DATA PROVIDED →
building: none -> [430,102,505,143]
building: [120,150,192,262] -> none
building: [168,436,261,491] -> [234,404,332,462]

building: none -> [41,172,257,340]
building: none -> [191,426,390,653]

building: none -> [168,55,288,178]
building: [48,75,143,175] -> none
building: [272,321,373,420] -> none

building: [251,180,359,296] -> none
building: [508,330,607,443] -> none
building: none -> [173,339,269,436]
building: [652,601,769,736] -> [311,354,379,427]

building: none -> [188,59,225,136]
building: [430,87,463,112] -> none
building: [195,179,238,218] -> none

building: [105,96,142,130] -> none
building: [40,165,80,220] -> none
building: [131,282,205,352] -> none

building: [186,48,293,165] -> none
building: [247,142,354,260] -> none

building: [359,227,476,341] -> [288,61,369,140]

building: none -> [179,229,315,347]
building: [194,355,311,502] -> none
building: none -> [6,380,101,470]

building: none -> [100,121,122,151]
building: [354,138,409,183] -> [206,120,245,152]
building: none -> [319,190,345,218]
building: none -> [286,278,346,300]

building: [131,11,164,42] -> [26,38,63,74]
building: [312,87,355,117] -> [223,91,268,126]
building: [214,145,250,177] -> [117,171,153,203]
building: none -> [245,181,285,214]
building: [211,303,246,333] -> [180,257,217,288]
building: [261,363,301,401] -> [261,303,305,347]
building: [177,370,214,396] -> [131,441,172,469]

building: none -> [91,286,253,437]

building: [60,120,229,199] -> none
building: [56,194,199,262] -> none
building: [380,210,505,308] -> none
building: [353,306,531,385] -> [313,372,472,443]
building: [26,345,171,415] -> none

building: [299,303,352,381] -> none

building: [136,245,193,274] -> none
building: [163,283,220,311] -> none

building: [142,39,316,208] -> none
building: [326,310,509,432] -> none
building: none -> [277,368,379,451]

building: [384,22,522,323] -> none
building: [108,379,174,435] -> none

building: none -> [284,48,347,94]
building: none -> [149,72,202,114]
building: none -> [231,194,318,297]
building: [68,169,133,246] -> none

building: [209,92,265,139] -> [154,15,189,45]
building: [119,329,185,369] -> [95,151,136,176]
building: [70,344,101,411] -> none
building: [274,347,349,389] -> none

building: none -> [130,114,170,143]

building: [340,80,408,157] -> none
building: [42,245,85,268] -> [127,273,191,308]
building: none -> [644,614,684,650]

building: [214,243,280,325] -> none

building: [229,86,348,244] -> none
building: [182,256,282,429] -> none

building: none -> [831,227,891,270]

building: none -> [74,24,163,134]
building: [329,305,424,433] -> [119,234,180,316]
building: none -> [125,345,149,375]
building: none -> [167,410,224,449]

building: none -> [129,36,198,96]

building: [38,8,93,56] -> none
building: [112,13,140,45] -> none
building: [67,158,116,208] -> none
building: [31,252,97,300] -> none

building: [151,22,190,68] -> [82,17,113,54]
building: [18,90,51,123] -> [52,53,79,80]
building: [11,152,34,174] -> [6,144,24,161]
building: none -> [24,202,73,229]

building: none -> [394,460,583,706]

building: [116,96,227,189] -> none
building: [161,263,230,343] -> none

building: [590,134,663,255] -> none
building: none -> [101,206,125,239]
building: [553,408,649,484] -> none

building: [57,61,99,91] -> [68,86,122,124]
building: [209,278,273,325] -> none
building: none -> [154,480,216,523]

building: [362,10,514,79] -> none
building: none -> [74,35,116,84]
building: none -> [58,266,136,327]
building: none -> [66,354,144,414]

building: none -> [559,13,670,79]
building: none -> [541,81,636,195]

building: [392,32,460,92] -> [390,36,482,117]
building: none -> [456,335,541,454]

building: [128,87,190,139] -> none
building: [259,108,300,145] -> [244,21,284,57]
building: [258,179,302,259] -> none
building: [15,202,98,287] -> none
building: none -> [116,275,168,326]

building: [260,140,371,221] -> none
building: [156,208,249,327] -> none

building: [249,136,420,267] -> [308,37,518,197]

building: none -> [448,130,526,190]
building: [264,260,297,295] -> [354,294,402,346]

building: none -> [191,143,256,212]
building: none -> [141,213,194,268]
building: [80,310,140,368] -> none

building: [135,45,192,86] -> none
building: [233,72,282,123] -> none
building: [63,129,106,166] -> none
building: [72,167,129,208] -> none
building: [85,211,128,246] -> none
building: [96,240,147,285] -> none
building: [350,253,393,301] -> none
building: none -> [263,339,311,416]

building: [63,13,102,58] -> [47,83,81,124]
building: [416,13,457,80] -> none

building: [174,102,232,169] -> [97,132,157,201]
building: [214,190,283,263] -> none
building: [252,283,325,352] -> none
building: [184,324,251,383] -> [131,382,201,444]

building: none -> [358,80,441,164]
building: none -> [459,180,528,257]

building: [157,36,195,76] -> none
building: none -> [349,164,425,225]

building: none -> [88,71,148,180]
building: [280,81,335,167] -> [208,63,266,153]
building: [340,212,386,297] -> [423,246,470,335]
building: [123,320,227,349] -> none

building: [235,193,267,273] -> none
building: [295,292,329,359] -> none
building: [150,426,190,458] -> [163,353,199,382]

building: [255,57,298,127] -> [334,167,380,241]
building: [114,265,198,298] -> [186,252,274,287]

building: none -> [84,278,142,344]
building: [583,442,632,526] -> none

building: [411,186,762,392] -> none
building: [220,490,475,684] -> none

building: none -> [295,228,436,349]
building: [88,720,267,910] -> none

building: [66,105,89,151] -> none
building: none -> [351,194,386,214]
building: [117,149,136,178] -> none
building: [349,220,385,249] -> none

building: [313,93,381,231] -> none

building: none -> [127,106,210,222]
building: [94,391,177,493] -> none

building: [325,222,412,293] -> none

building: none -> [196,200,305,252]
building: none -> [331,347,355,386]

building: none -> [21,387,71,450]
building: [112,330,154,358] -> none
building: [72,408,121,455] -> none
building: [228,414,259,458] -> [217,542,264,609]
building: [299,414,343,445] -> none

YOUR GOAL → Transcribe all of the material exactly as it was written.

OUTPUT →
building: none -> [430,102,505,143]
building: [120,150,192,262] -> none
building: [168,436,261,491] -> [234,404,332,462]

building: none -> [41,172,257,340]
building: none -> [191,426,390,653]

building: none -> [168,55,288,178]
building: [48,75,143,175] -> none
building: [272,321,373,420] -> none

building: [251,180,359,296] -> none
building: [508,330,607,443] -> none
building: none -> [173,339,269,436]
building: [652,601,769,736] -> [311,354,379,427]

building: none -> [188,59,225,136]
building: [430,87,463,112] -> none
building: [195,179,238,218] -> none

building: [105,96,142,130] -> none
building: [40,165,80,220] -> none
building: [131,282,205,352] -> none

building: [186,48,293,165] -> none
building: [247,142,354,260] -> none

building: [359,227,476,341] -> [288,61,369,140]

building: none -> [179,229,315,347]
building: [194,355,311,502] -> none
building: none -> [6,380,101,470]

building: none -> [100,121,122,151]
building: [354,138,409,183] -> [206,120,245,152]
building: none -> [319,190,345,218]
building: none -> [286,278,346,300]

building: [131,11,164,42] -> [26,38,63,74]
building: [312,87,355,117] -> [223,91,268,126]
building: [214,145,250,177] -> [117,171,153,203]
building: none -> [245,181,285,214]
building: [211,303,246,333] -> [180,257,217,288]
building: [261,363,301,401] -> [261,303,305,347]
building: [177,370,214,396] -> [131,441,172,469]

building: none -> [91,286,253,437]

building: [60,120,229,199] -> none
building: [56,194,199,262] -> none
building: [380,210,505,308] -> none
building: [353,306,531,385] -> [313,372,472,443]
building: [26,345,171,415] -> none

building: [299,303,352,381] -> none

building: [136,245,193,274] -> none
building: [163,283,220,311] -> none

building: [142,39,316,208] -> none
building: [326,310,509,432] -> none
building: none -> [277,368,379,451]

building: [384,22,522,323] -> none
building: [108,379,174,435] -> none

building: none -> [284,48,347,94]
building: none -> [149,72,202,114]
building: none -> [231,194,318,297]
building: [68,169,133,246] -> none

building: [209,92,265,139] -> [154,15,189,45]
building: [119,329,185,369] -> [95,151,136,176]
building: [70,344,101,411] -> none
building: [274,347,349,389] -> none

building: none -> [130,114,170,143]

building: [340,80,408,157] -> none
building: [42,245,85,268] -> [127,273,191,308]
building: none -> [644,614,684,650]

building: [214,243,280,325] -> none

building: [229,86,348,244] -> none
building: [182,256,282,429] -> none

building: none -> [831,227,891,270]

building: none -> [74,24,163,134]
building: [329,305,424,433] -> [119,234,180,316]
building: none -> [125,345,149,375]
building: none -> [167,410,224,449]

building: none -> [129,36,198,96]

building: [38,8,93,56] -> none
building: [112,13,140,45] -> none
building: [67,158,116,208] -> none
building: [31,252,97,300] -> none

building: [151,22,190,68] -> [82,17,113,54]
building: [18,90,51,123] -> [52,53,79,80]
building: [11,152,34,174] -> [6,144,24,161]
building: none -> [24,202,73,229]

building: none -> [394,460,583,706]

building: [116,96,227,189] -> none
building: [161,263,230,343] -> none

building: [590,134,663,255] -> none
building: none -> [101,206,125,239]
building: [553,408,649,484] -> none

building: [57,61,99,91] -> [68,86,122,124]
building: [209,278,273,325] -> none
building: none -> [154,480,216,523]

building: [362,10,514,79] -> none
building: none -> [74,35,116,84]
building: none -> [58,266,136,327]
building: none -> [66,354,144,414]

building: none -> [559,13,670,79]
building: none -> [541,81,636,195]

building: [392,32,460,92] -> [390,36,482,117]
building: none -> [456,335,541,454]

building: [128,87,190,139] -> none
building: [259,108,300,145] -> [244,21,284,57]
building: [258,179,302,259] -> none
building: [15,202,98,287] -> none
building: none -> [116,275,168,326]

building: [260,140,371,221] -> none
building: [156,208,249,327] -> none

building: [249,136,420,267] -> [308,37,518,197]

building: none -> [448,130,526,190]
building: [264,260,297,295] -> [354,294,402,346]

building: none -> [191,143,256,212]
building: none -> [141,213,194,268]
building: [80,310,140,368] -> none

building: [135,45,192,86] -> none
building: [233,72,282,123] -> none
building: [63,129,106,166] -> none
building: [72,167,129,208] -> none
building: [85,211,128,246] -> none
building: [96,240,147,285] -> none
building: [350,253,393,301] -> none
building: none -> [263,339,311,416]

building: [63,13,102,58] -> [47,83,81,124]
building: [416,13,457,80] -> none

building: [174,102,232,169] -> [97,132,157,201]
building: [214,190,283,263] -> none
building: [252,283,325,352] -> none
building: [184,324,251,383] -> [131,382,201,444]

building: none -> [358,80,441,164]
building: none -> [459,180,528,257]

building: [157,36,195,76] -> none
building: none -> [349,164,425,225]

building: none -> [88,71,148,180]
building: [280,81,335,167] -> [208,63,266,153]
building: [340,212,386,297] -> [423,246,470,335]
building: [123,320,227,349] -> none

building: [235,193,267,273] -> none
building: [295,292,329,359] -> none
building: [150,426,190,458] -> [163,353,199,382]

building: [255,57,298,127] -> [334,167,380,241]
building: [114,265,198,298] -> [186,252,274,287]

building: none -> [84,278,142,344]
building: [583,442,632,526] -> none

building: [411,186,762,392] -> none
building: [220,490,475,684] -> none

building: none -> [295,228,436,349]
building: [88,720,267,910] -> none

building: [66,105,89,151] -> none
building: none -> [351,194,386,214]
building: [117,149,136,178] -> none
building: [349,220,385,249] -> none

building: [313,93,381,231] -> none

building: none -> [127,106,210,222]
building: [94,391,177,493] -> none

building: [325,222,412,293] -> none

building: none -> [196,200,305,252]
building: none -> [331,347,355,386]

building: none -> [21,387,71,450]
building: [112,330,154,358] -> none
building: [72,408,121,455] -> none
building: [228,414,259,458] -> [217,542,264,609]
building: [299,414,343,445] -> none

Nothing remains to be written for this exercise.